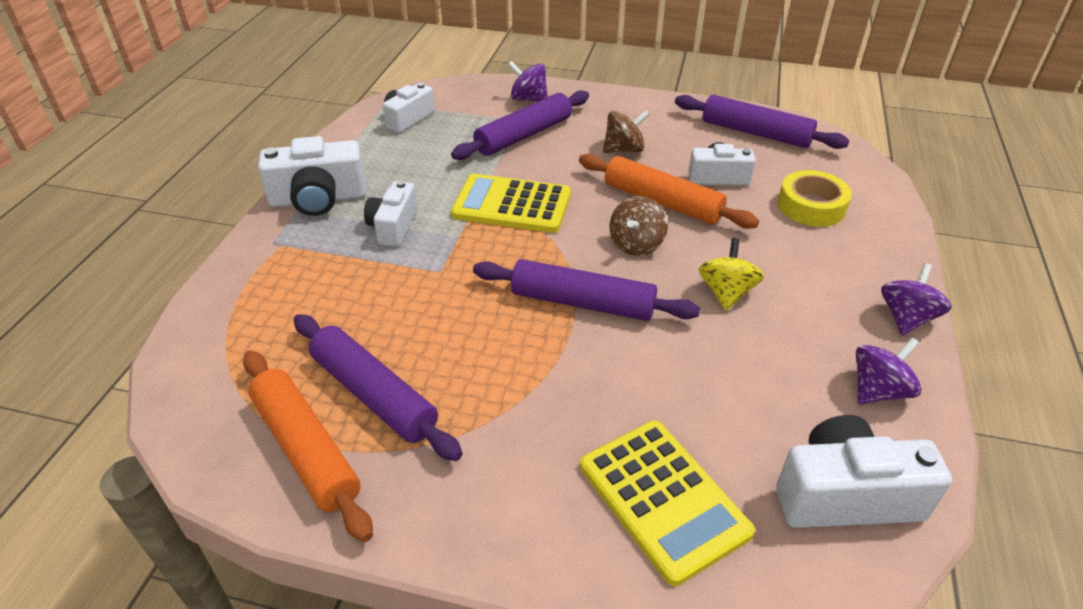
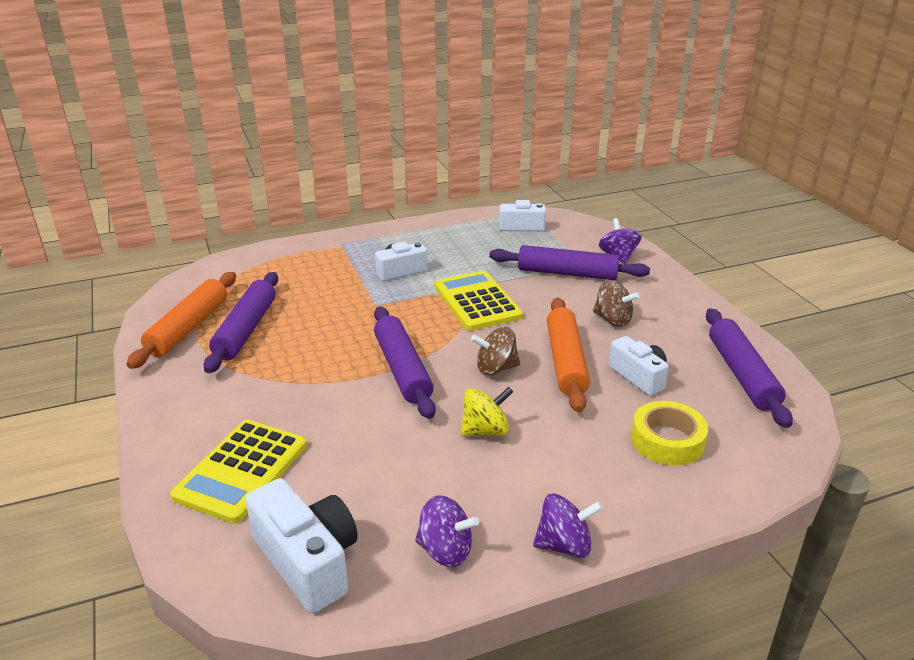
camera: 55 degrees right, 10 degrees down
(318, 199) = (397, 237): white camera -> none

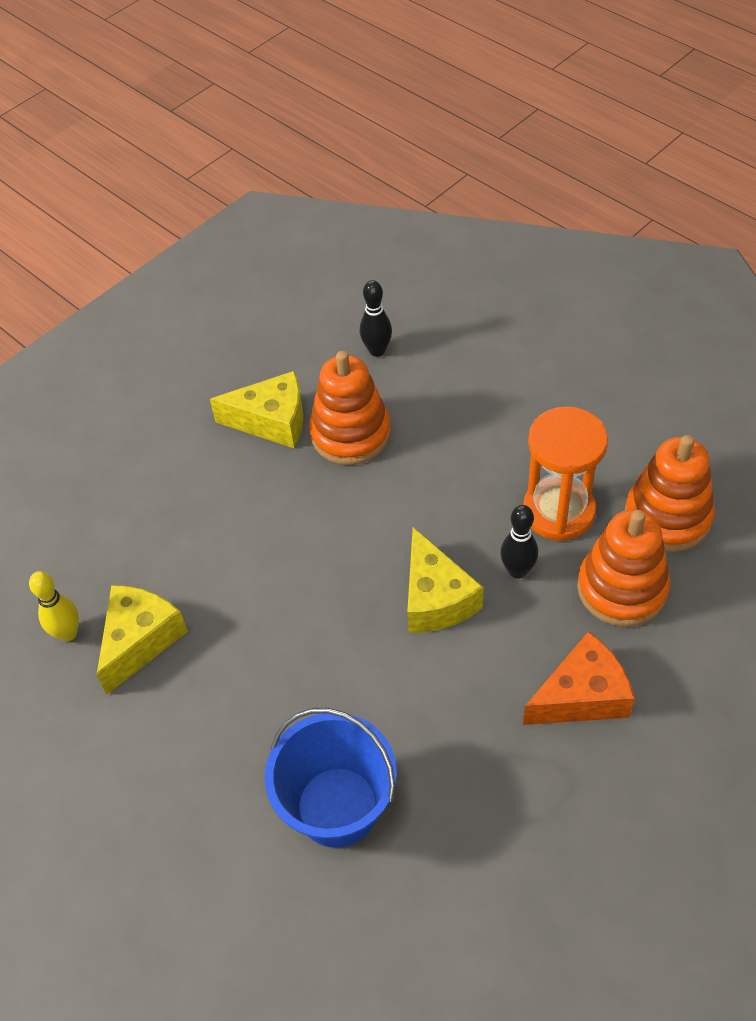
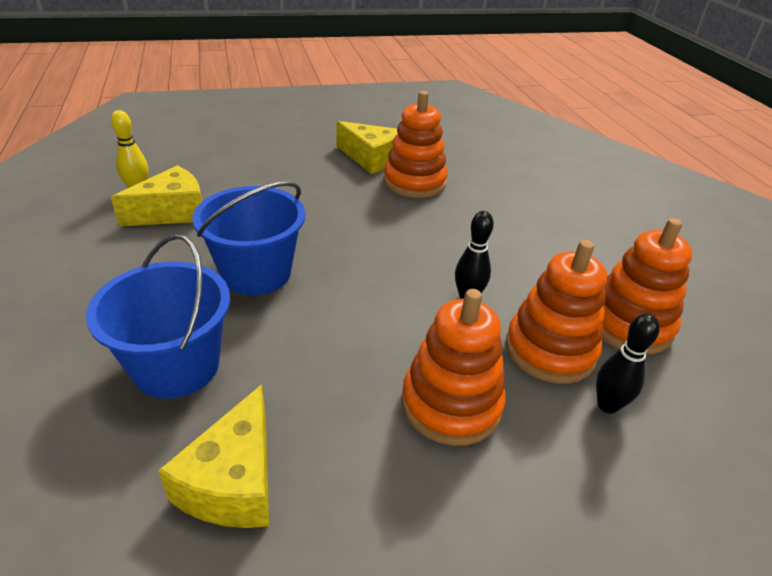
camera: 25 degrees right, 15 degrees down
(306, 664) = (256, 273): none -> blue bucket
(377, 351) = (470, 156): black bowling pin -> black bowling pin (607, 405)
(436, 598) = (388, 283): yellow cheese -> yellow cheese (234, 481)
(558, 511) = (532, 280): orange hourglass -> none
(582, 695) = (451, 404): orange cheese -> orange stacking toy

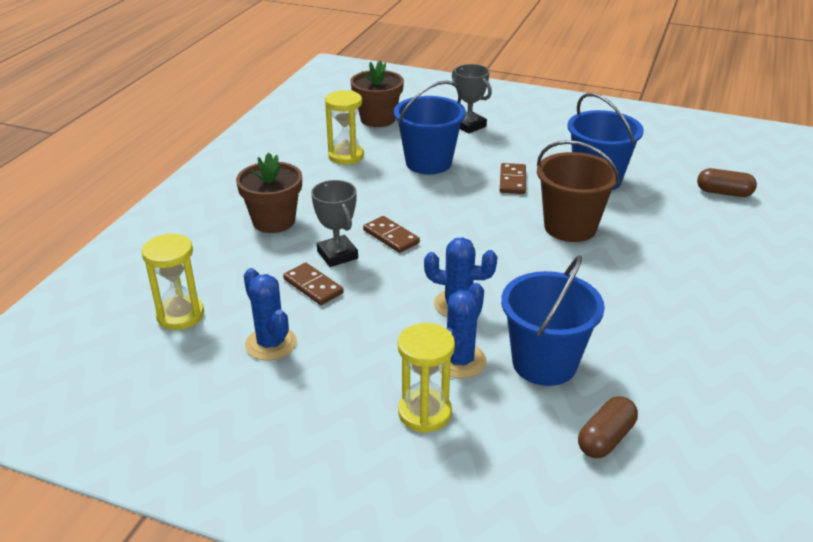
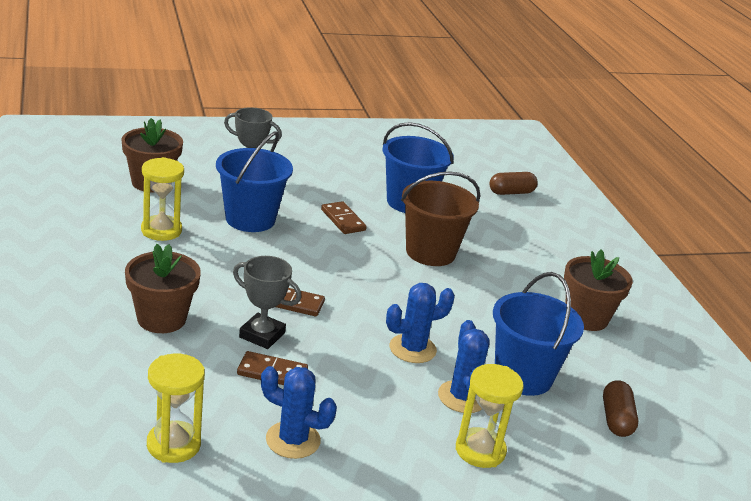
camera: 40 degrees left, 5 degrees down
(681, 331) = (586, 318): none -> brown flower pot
——————————
* What you will do *
How many lines of the entries hold the word "camera"? Respond with the number alone.

* Exercise solution *
4